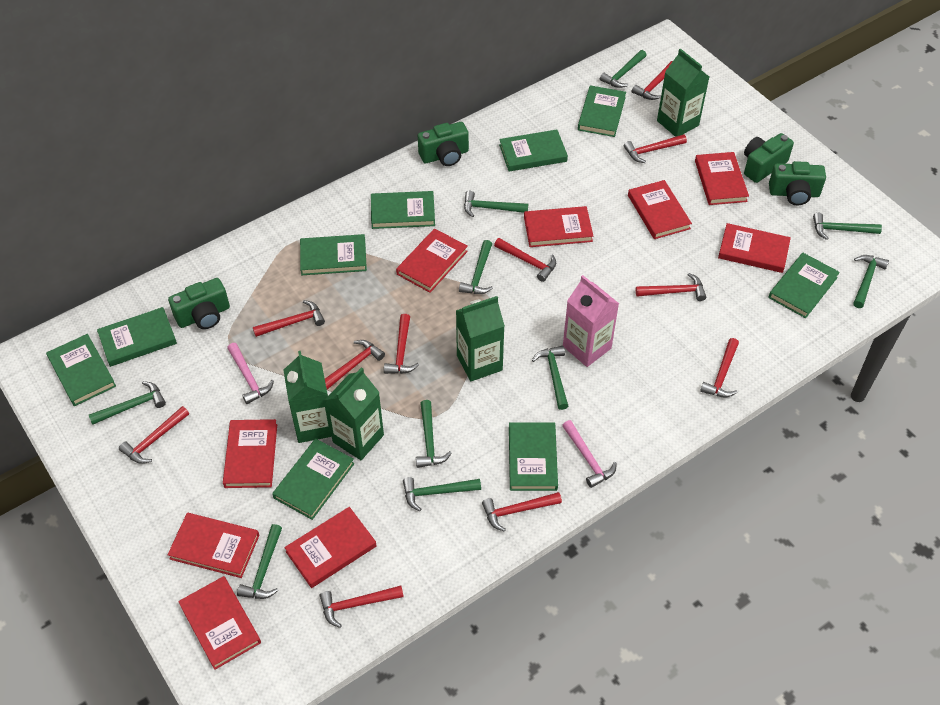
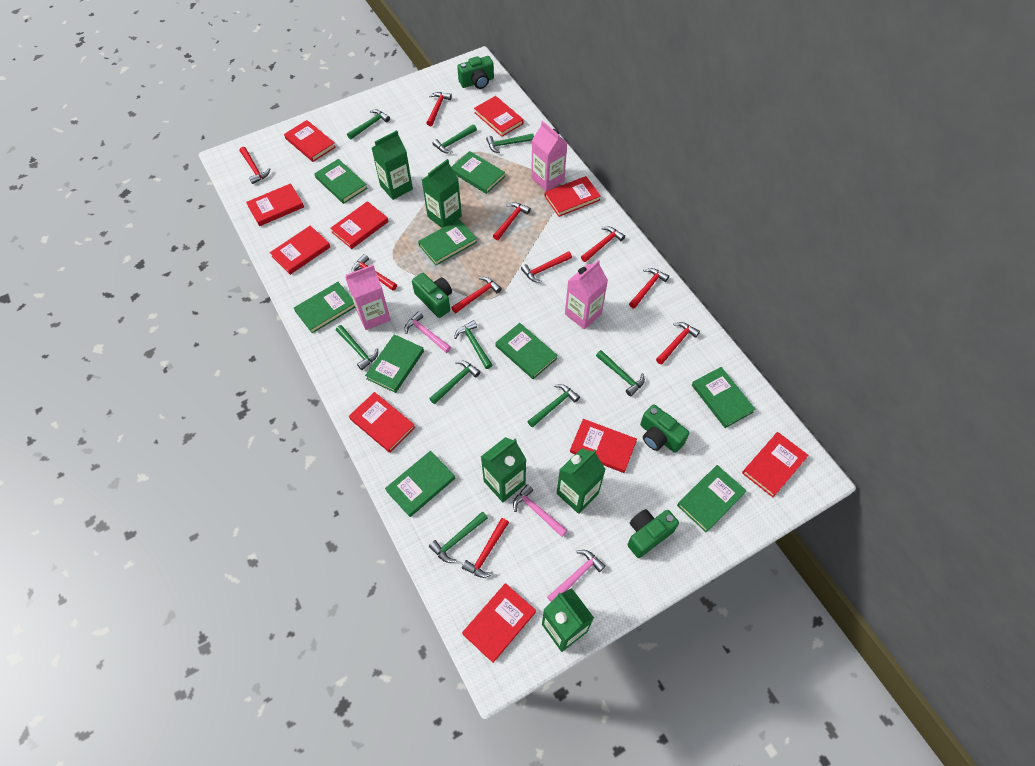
green carton: 4 -> 5
green hammer: 10 -> 9
pink carton: 1 -> 3
pink hammer: 2 -> 3
red book: 9 -> 10
red hammer: 11 -> 10

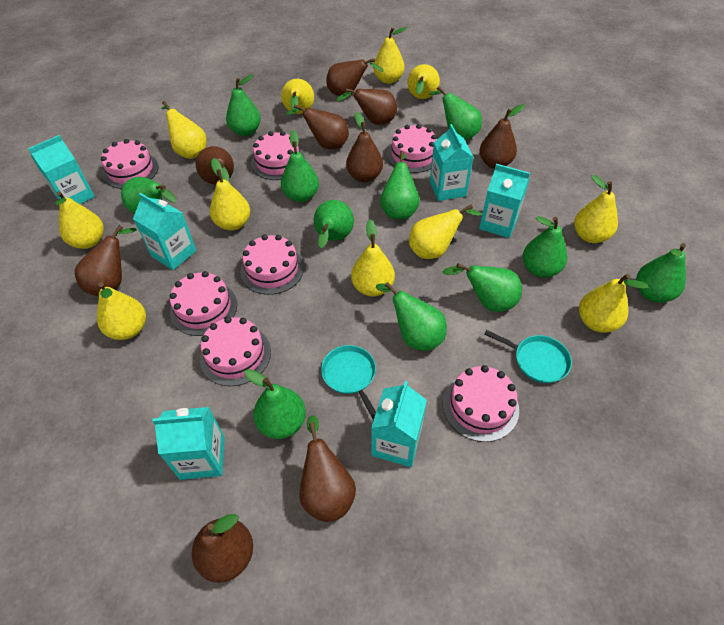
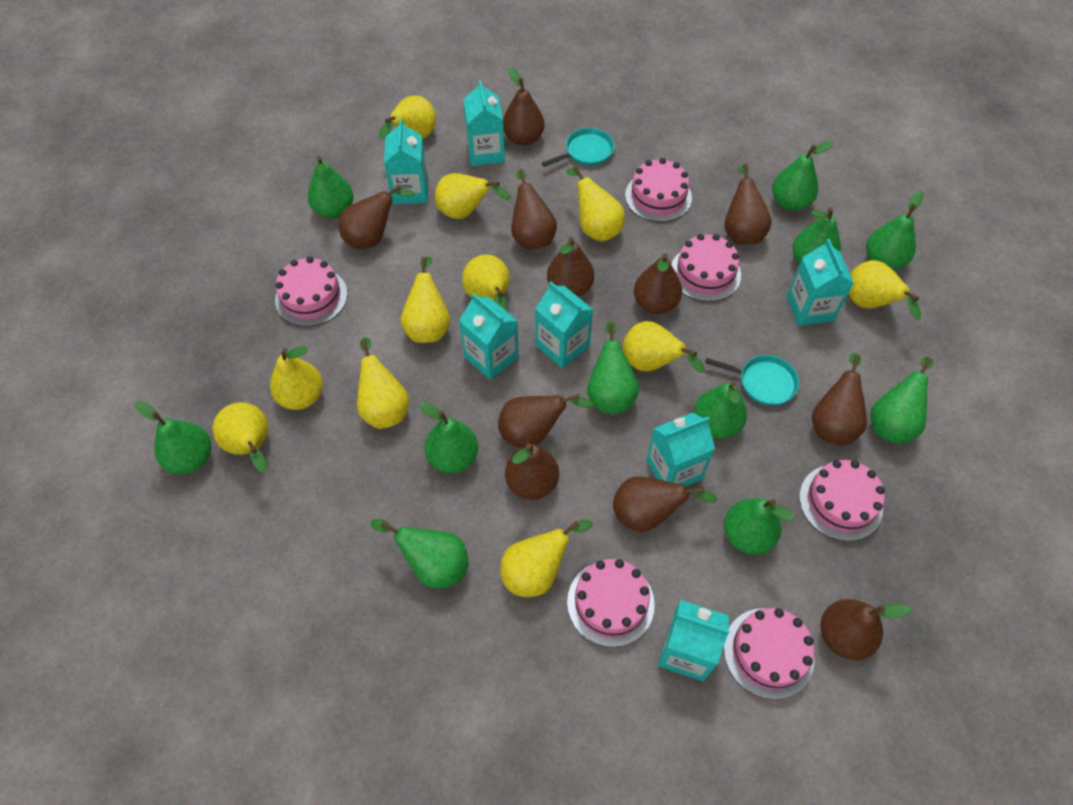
brown pear: 9 -> 11
pink cake: 7 -> 6
turquoise carton: 6 -> 7

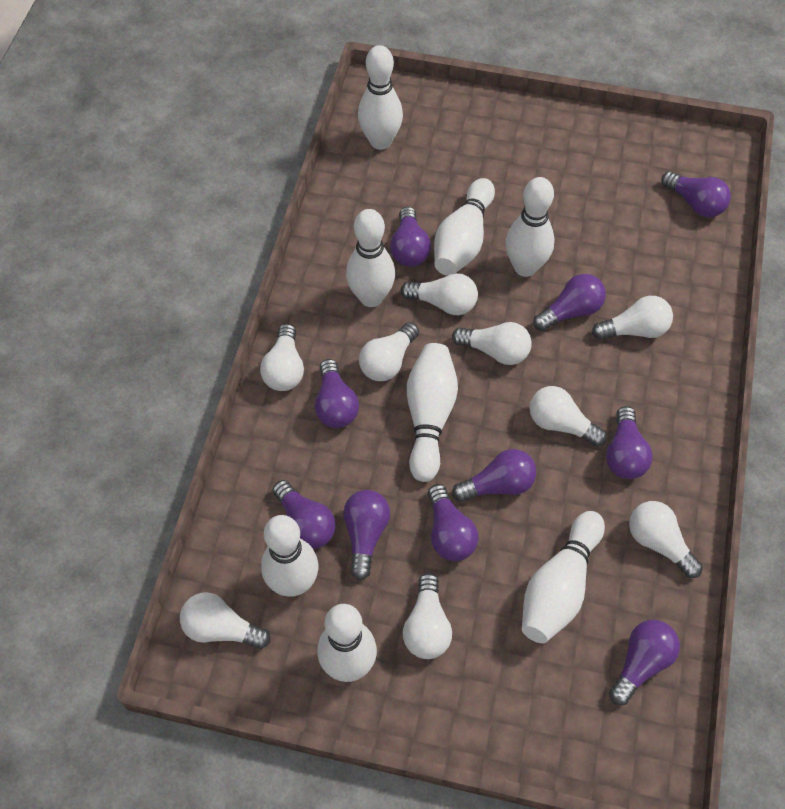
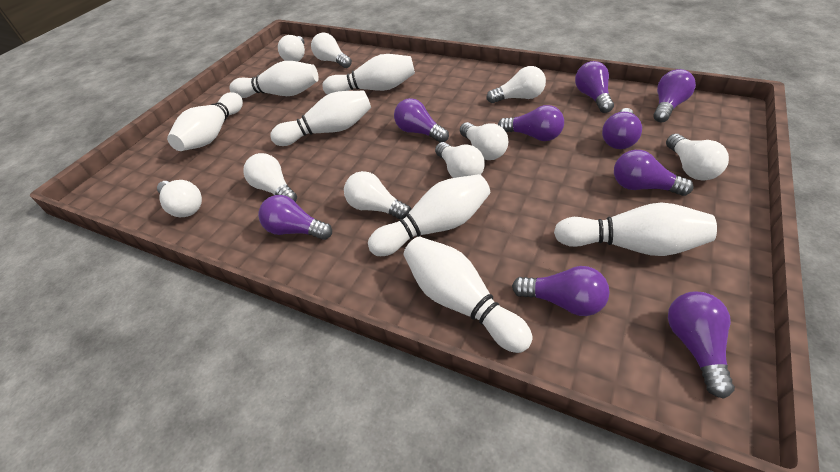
purple light bulb: 10 -> 9
white bowling pin: 8 -> 7

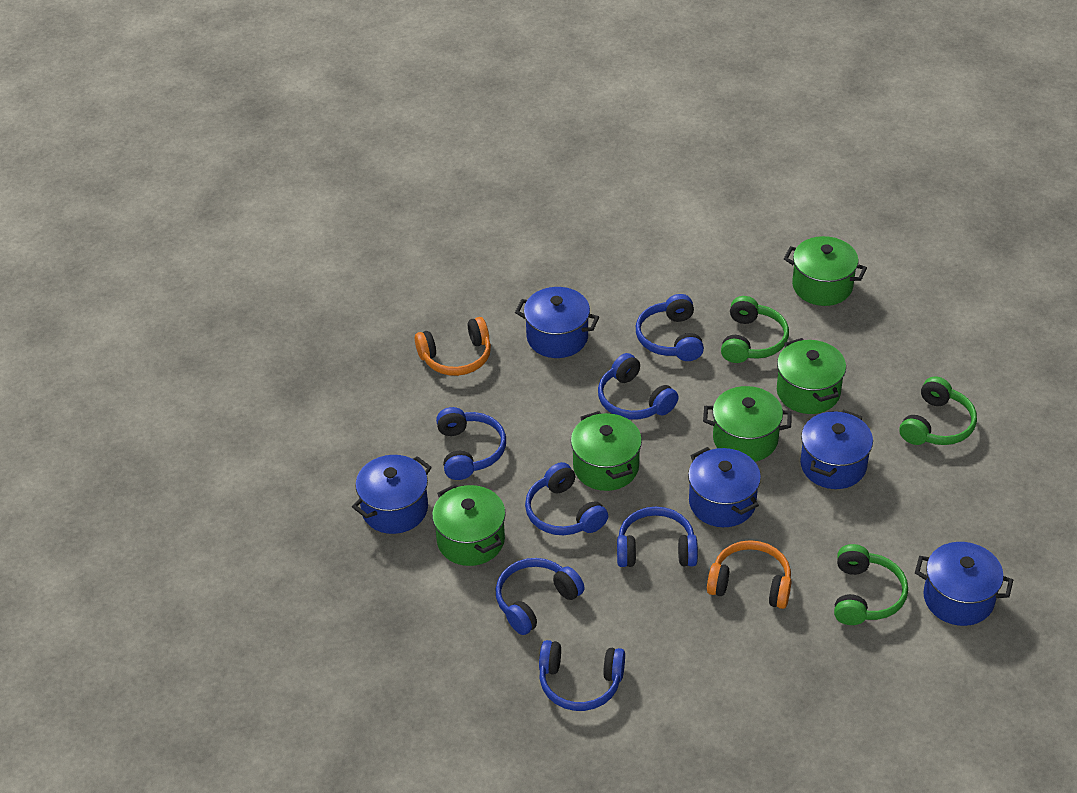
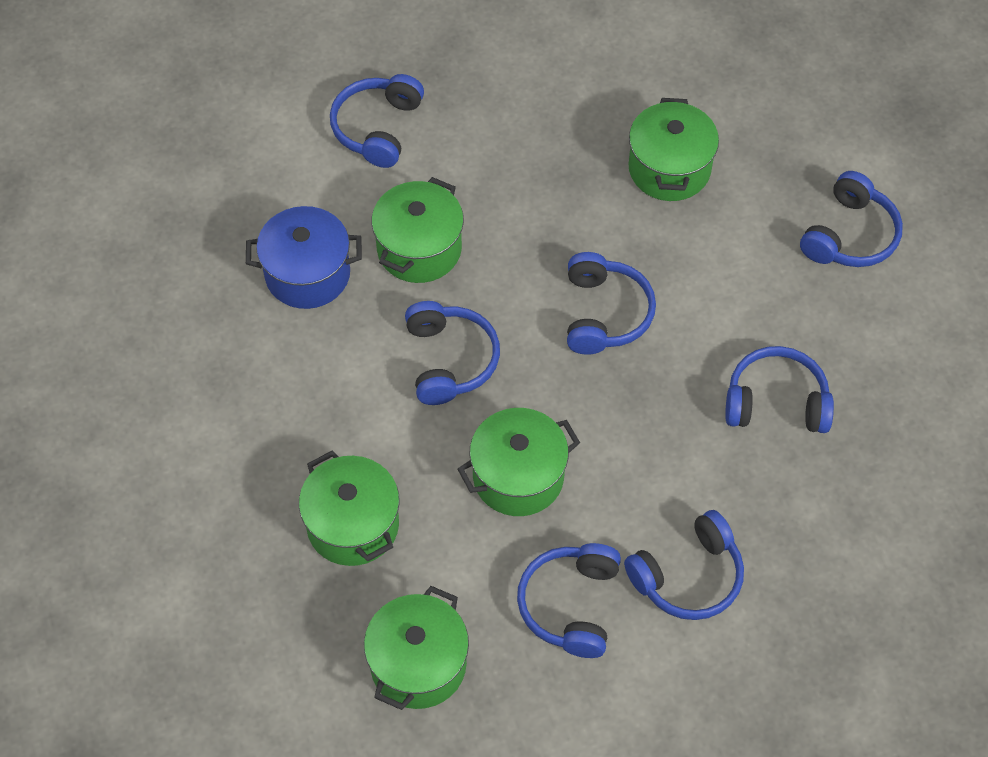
blue pot: 5 -> 1
green headphones: 3 -> 0
orange headphones: 2 -> 0

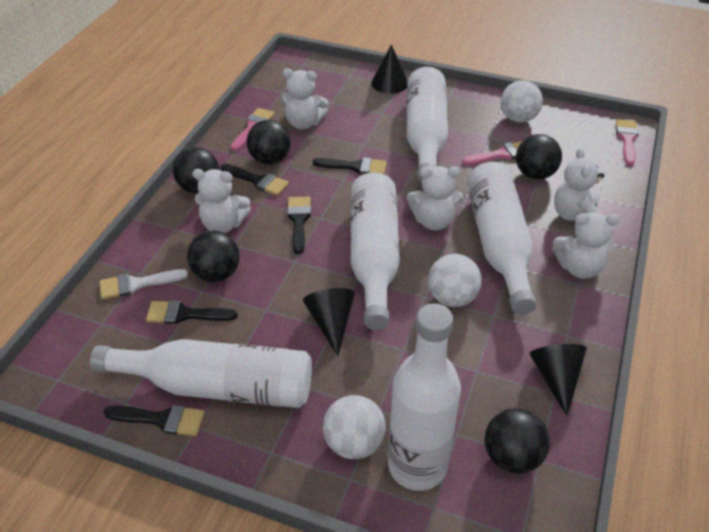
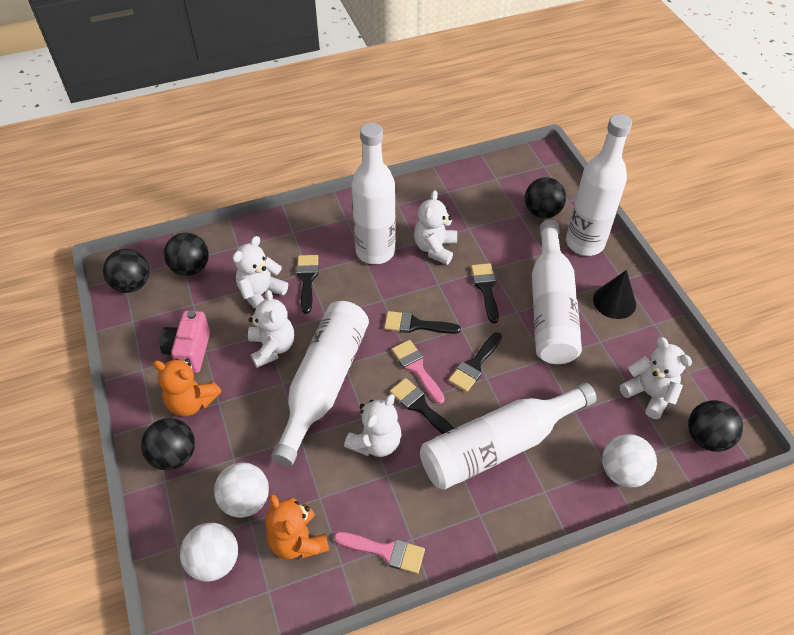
black cone: 3 -> 1
orange teddy bear: 0 -> 2
pink brush: 3 -> 2
pink camera: 0 -> 1
white brush: 1 -> 0

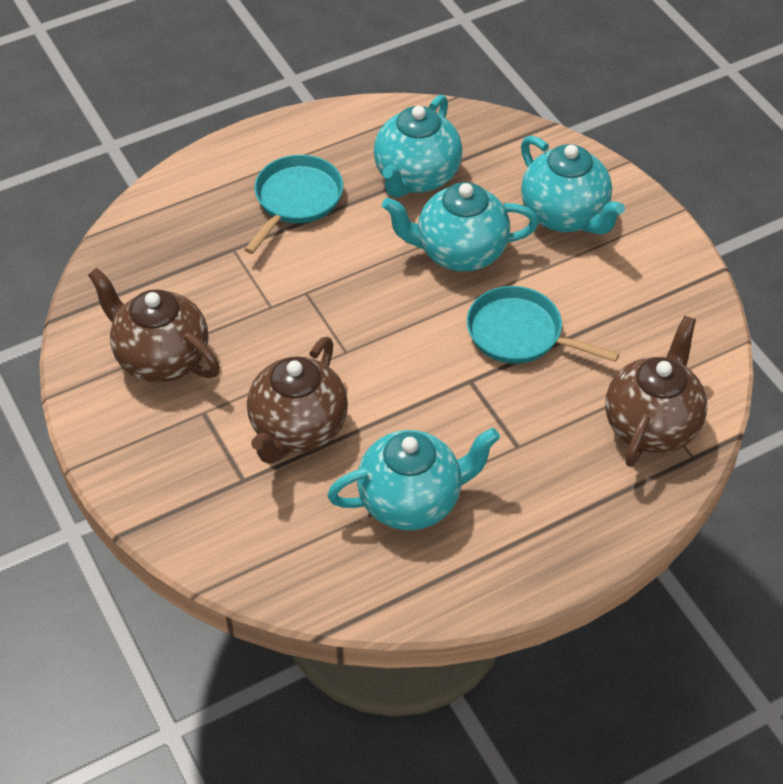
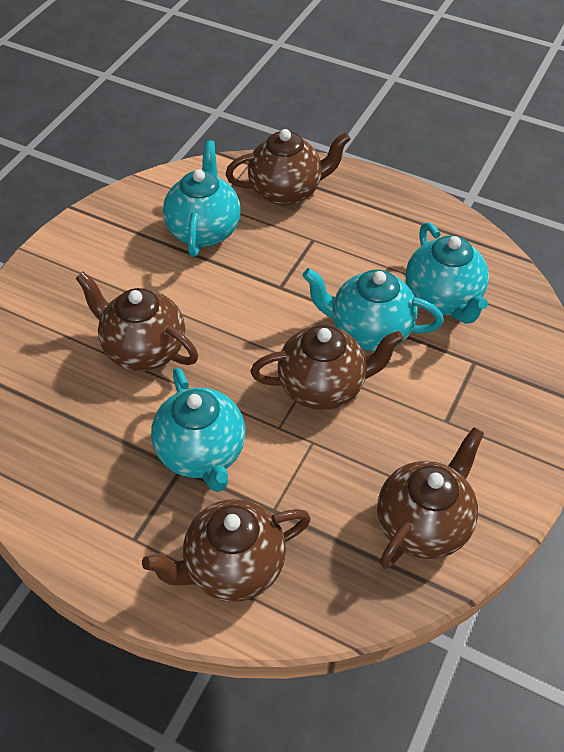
brown teapot: 3 -> 5
turquoise pan: 2 -> 0

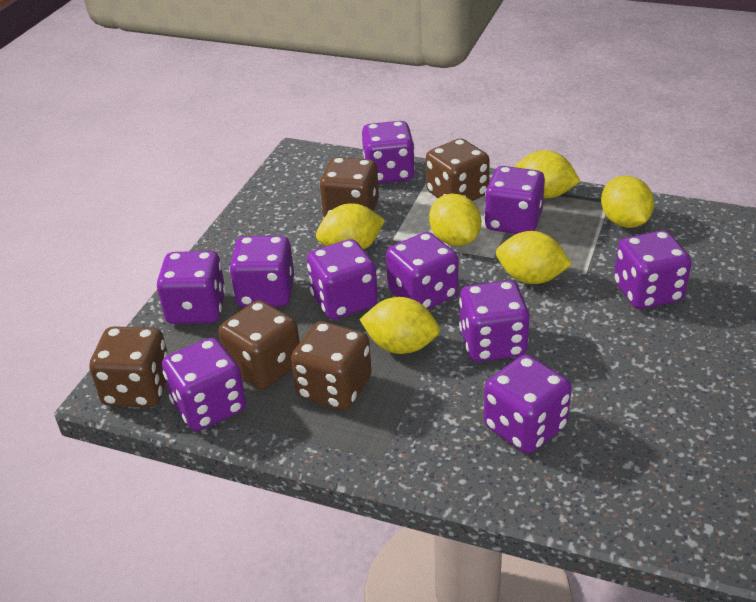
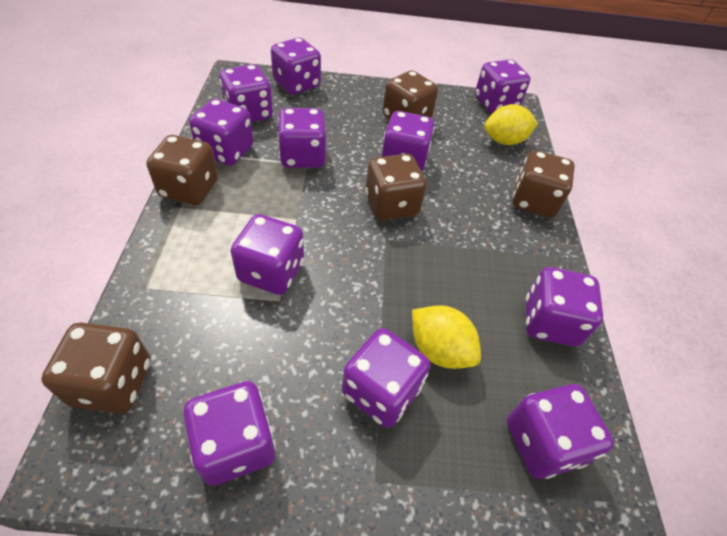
purple dice: 10 -> 11
yellow lemon: 6 -> 2

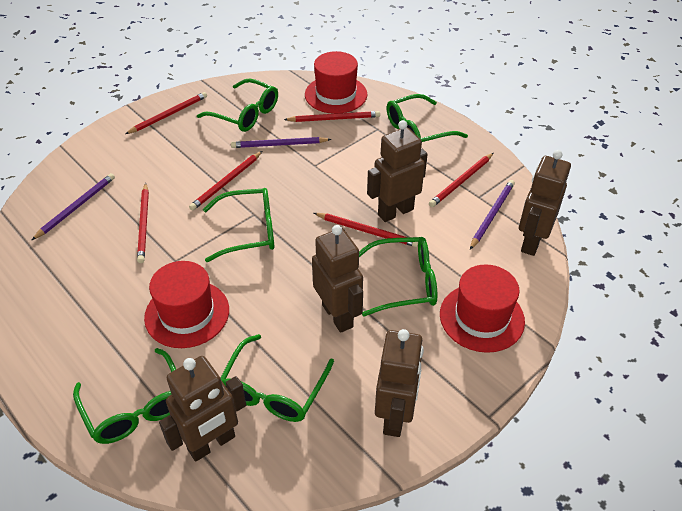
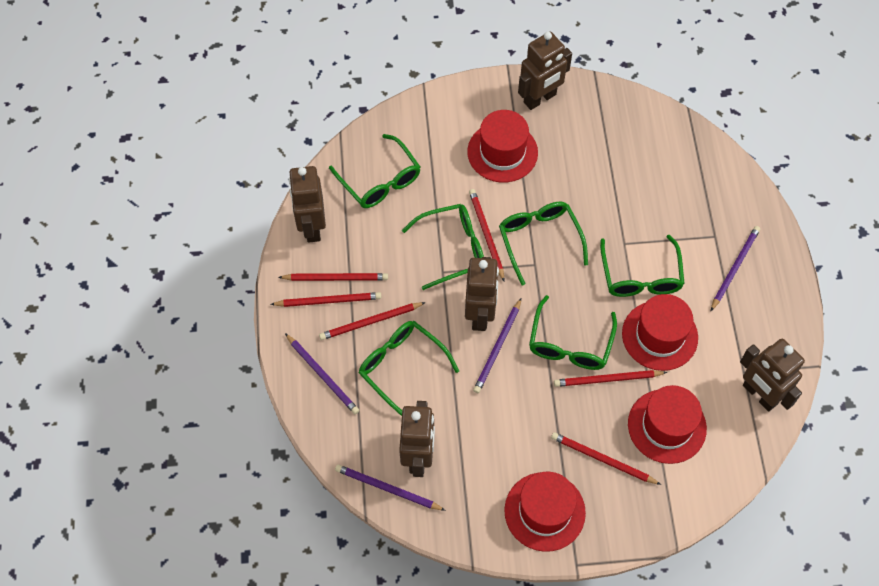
purple pencil: 3 -> 4
red hat: 3 -> 4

> **ASSIGNED TASK**
Where a line contains "green hammer: 10 -> 9", begin there and set down exactly each line through the end of the data above, omitting any pictures.

> **EXERCISE ANSWER**
green hammer: 10 -> 9
pink carton: 1 -> 3
pink hammer: 2 -> 3
red book: 9 -> 10
red hammer: 11 -> 10

brown pear: 9 -> 11
pink cake: 7 -> 6
turquoise carton: 6 -> 7

purple light bulb: 10 -> 9
white bowling pin: 8 -> 7

blue pot: 5 -> 1
green headphones: 3 -> 0
orange headphones: 2 -> 0

black cone: 3 -> 1
orange teddy bear: 0 -> 2
pink brush: 3 -> 2
pink camera: 0 -> 1
white brush: 1 -> 0

brown teapot: 3 -> 5
turquoise pan: 2 -> 0

purple dice: 10 -> 11
yellow lemon: 6 -> 2

purple pencil: 3 -> 4
red hat: 3 -> 4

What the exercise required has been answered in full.